----- Listed records -----

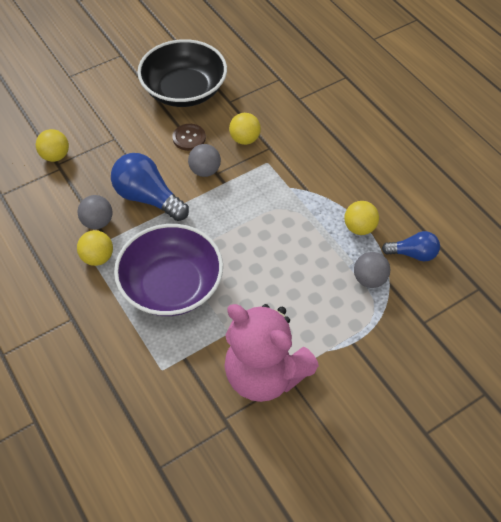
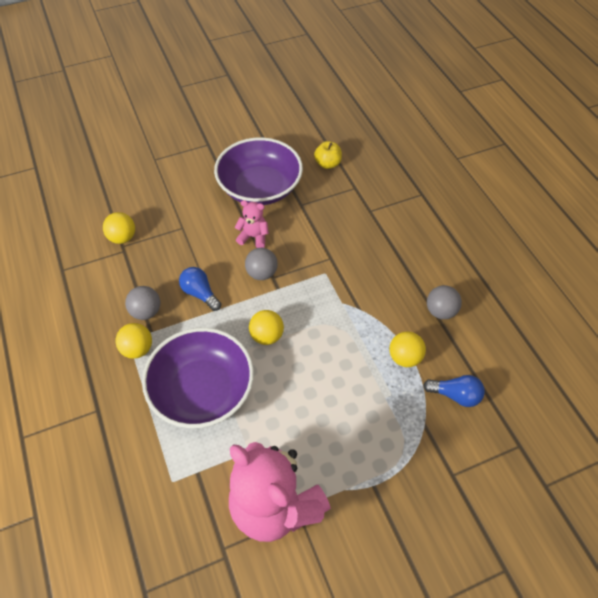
camera: 10 degrees right, 0 degrees up
(148, 198) = (200, 293): blue light bulb -> blue light bulb, size x0.60
(184, 90) = (260, 187): black bowl -> purple bowl
(189, 138) = (253, 237): brown button -> pink teddy bear
(245, 139) = (308, 246): yellow ball -> yellow ball (267, 336)
(247, 59) = (327, 164): none -> yellow apple
(369, 279) = (404, 416): grey ball -> grey ball (440, 311)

-----

_Action item_
All entries should be given again exactly, except that pictures are to be excluded.

_Answer box_
camera: 10 degrees right, 0 degrees up
(148, 198) = (200, 293): blue light bulb -> blue light bulb, size x0.60
(184, 90) = (260, 187): black bowl -> purple bowl
(189, 138) = (253, 237): brown button -> pink teddy bear
(245, 139) = (308, 246): yellow ball -> yellow ball (267, 336)
(247, 59) = (327, 164): none -> yellow apple
(369, 279) = (404, 416): grey ball -> grey ball (440, 311)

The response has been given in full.